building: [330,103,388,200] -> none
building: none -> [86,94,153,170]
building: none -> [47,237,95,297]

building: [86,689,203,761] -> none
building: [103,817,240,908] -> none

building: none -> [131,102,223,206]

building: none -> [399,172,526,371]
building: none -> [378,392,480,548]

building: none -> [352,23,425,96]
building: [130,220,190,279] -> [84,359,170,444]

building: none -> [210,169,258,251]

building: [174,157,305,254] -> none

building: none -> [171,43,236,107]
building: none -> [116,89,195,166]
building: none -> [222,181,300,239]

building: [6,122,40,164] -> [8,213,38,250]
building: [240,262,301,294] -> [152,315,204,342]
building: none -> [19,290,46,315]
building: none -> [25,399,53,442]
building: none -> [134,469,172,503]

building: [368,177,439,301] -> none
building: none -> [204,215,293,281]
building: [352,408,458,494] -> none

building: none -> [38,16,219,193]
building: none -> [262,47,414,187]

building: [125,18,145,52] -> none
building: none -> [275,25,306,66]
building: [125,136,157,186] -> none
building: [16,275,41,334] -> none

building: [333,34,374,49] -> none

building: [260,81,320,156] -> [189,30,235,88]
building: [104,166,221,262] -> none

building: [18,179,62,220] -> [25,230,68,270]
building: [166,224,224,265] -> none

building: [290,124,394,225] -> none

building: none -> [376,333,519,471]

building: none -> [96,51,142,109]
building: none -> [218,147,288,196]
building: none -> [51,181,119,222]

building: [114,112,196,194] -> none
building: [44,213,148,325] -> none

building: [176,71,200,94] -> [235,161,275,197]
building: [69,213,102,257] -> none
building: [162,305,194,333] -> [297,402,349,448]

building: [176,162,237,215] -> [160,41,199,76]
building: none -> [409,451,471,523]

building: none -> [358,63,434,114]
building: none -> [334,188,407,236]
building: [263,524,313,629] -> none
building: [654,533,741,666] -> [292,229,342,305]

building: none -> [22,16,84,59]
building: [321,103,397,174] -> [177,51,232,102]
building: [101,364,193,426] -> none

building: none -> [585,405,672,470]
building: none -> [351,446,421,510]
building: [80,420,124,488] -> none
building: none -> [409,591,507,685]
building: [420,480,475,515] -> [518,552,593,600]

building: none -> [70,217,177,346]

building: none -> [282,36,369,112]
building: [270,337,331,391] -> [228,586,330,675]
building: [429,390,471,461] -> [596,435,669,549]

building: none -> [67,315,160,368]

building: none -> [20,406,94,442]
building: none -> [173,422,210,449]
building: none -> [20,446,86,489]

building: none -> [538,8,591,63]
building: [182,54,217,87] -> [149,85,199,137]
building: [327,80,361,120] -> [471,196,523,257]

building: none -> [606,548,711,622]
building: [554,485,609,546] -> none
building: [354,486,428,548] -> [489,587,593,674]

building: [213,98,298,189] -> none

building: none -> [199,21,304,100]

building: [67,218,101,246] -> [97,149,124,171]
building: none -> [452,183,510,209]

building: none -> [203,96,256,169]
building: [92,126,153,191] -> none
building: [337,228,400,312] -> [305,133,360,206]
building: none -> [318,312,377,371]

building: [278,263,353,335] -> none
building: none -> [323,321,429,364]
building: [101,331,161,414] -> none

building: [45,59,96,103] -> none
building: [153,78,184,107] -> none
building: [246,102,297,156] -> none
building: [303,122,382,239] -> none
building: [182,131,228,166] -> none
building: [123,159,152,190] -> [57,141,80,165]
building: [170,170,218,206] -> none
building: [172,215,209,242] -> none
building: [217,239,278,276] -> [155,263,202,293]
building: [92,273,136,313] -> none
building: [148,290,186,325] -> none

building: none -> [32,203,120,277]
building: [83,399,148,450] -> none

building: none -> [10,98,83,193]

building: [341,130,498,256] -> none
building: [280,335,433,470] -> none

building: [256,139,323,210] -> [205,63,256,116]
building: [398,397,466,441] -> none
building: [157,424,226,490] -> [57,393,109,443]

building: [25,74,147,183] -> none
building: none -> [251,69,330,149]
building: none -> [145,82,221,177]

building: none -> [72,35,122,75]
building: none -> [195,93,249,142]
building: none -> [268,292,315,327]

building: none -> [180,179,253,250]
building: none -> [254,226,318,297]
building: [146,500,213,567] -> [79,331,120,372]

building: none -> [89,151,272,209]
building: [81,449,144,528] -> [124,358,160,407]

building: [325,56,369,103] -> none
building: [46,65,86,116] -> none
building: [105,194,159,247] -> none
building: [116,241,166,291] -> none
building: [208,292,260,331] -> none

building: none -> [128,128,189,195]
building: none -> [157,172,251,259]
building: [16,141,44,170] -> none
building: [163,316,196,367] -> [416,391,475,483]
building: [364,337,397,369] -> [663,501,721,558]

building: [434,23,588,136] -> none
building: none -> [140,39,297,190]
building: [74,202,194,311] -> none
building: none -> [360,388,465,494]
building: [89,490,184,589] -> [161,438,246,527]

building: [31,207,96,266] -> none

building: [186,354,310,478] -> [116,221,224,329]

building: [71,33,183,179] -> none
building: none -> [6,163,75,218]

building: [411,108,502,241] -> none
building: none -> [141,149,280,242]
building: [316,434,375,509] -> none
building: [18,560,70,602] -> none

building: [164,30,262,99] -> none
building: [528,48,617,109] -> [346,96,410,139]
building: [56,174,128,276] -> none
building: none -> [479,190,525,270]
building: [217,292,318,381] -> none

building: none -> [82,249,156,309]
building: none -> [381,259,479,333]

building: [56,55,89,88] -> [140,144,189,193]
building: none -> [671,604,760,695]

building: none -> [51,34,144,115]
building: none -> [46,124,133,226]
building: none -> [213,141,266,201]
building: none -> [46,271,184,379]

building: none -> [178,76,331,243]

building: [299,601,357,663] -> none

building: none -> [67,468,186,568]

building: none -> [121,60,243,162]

----

:: What needs to be done ::
Reproduce all of the material above without alteration.

:: Exercise result ::
building: [330,103,388,200] -> none
building: none -> [86,94,153,170]
building: none -> [47,237,95,297]

building: [86,689,203,761] -> none
building: [103,817,240,908] -> none

building: none -> [131,102,223,206]

building: none -> [399,172,526,371]
building: none -> [378,392,480,548]

building: none -> [352,23,425,96]
building: [130,220,190,279] -> [84,359,170,444]

building: none -> [210,169,258,251]

building: [174,157,305,254] -> none

building: none -> [171,43,236,107]
building: none -> [116,89,195,166]
building: none -> [222,181,300,239]

building: [6,122,40,164] -> [8,213,38,250]
building: [240,262,301,294] -> [152,315,204,342]
building: none -> [19,290,46,315]
building: none -> [25,399,53,442]
building: none -> [134,469,172,503]

building: [368,177,439,301] -> none
building: none -> [204,215,293,281]
building: [352,408,458,494] -> none

building: none -> [38,16,219,193]
building: none -> [262,47,414,187]

building: [125,18,145,52] -> none
building: none -> [275,25,306,66]
building: [125,136,157,186] -> none
building: [16,275,41,334] -> none

building: [333,34,374,49] -> none

building: [260,81,320,156] -> [189,30,235,88]
building: [104,166,221,262] -> none

building: [18,179,62,220] -> [25,230,68,270]
building: [166,224,224,265] -> none

building: [290,124,394,225] -> none

building: none -> [376,333,519,471]

building: none -> [96,51,142,109]
building: none -> [218,147,288,196]
building: none -> [51,181,119,222]

building: [114,112,196,194] -> none
building: [44,213,148,325] -> none

building: [176,71,200,94] -> [235,161,275,197]
building: [69,213,102,257] -> none
building: [162,305,194,333] -> [297,402,349,448]

building: [176,162,237,215] -> [160,41,199,76]
building: none -> [409,451,471,523]

building: none -> [358,63,434,114]
building: none -> [334,188,407,236]
building: [263,524,313,629] -> none
building: [654,533,741,666] -> [292,229,342,305]

building: none -> [22,16,84,59]
building: [321,103,397,174] -> [177,51,232,102]
building: [101,364,193,426] -> none

building: none -> [585,405,672,470]
building: none -> [351,446,421,510]
building: [80,420,124,488] -> none
building: none -> [409,591,507,685]
building: [420,480,475,515] -> [518,552,593,600]

building: none -> [70,217,177,346]

building: none -> [282,36,369,112]
building: [270,337,331,391] -> [228,586,330,675]
building: [429,390,471,461] -> [596,435,669,549]

building: none -> [67,315,160,368]

building: none -> [20,406,94,442]
building: none -> [173,422,210,449]
building: none -> [20,446,86,489]

building: none -> [538,8,591,63]
building: [182,54,217,87] -> [149,85,199,137]
building: [327,80,361,120] -> [471,196,523,257]

building: none -> [606,548,711,622]
building: [554,485,609,546] -> none
building: [354,486,428,548] -> [489,587,593,674]

building: [213,98,298,189] -> none

building: none -> [199,21,304,100]

building: [67,218,101,246] -> [97,149,124,171]
building: none -> [452,183,510,209]

building: none -> [203,96,256,169]
building: [92,126,153,191] -> none
building: [337,228,400,312] -> [305,133,360,206]
building: none -> [318,312,377,371]

building: [278,263,353,335] -> none
building: none -> [323,321,429,364]
building: [101,331,161,414] -> none

building: [45,59,96,103] -> none
building: [153,78,184,107] -> none
building: [246,102,297,156] -> none
building: [303,122,382,239] -> none
building: [182,131,228,166] -> none
building: [123,159,152,190] -> [57,141,80,165]
building: [170,170,218,206] -> none
building: [172,215,209,242] -> none
building: [217,239,278,276] -> [155,263,202,293]
building: [92,273,136,313] -> none
building: [148,290,186,325] -> none

building: none -> [32,203,120,277]
building: [83,399,148,450] -> none

building: none -> [10,98,83,193]

building: [341,130,498,256] -> none
building: [280,335,433,470] -> none

building: [256,139,323,210] -> [205,63,256,116]
building: [398,397,466,441] -> none
building: [157,424,226,490] -> [57,393,109,443]

building: [25,74,147,183] -> none
building: none -> [251,69,330,149]
building: none -> [145,82,221,177]

building: none -> [72,35,122,75]
building: none -> [195,93,249,142]
building: none -> [268,292,315,327]

building: none -> [180,179,253,250]
building: none -> [254,226,318,297]
building: [146,500,213,567] -> [79,331,120,372]

building: none -> [89,151,272,209]
building: [81,449,144,528] -> [124,358,160,407]

building: [325,56,369,103] -> none
building: [46,65,86,116] -> none
building: [105,194,159,247] -> none
building: [116,241,166,291] -> none
building: [208,292,260,331] -> none

building: none -> [128,128,189,195]
building: none -> [157,172,251,259]
building: [16,141,44,170] -> none
building: [163,316,196,367] -> [416,391,475,483]
building: [364,337,397,369] -> [663,501,721,558]

building: [434,23,588,136] -> none
building: none -> [140,39,297,190]
building: [74,202,194,311] -> none
building: none -> [360,388,465,494]
building: [89,490,184,589] -> [161,438,246,527]

building: [31,207,96,266] -> none

building: [186,354,310,478] -> [116,221,224,329]

building: [71,33,183,179] -> none
building: none -> [6,163,75,218]

building: [411,108,502,241] -> none
building: none -> [141,149,280,242]
building: [316,434,375,509] -> none
building: [18,560,70,602] -> none

building: [164,30,262,99] -> none
building: [528,48,617,109] -> [346,96,410,139]
building: [56,174,128,276] -> none
building: none -> [479,190,525,270]
building: [217,292,318,381] -> none

building: none -> [82,249,156,309]
building: none -> [381,259,479,333]

building: [56,55,89,88] -> [140,144,189,193]
building: none -> [671,604,760,695]

building: none -> [51,34,144,115]
building: none -> [46,124,133,226]
building: none -> [213,141,266,201]
building: none -> [46,271,184,379]

building: none -> [178,76,331,243]

building: [299,601,357,663] -> none

building: none -> [67,468,186,568]

building: none -> [121,60,243,162]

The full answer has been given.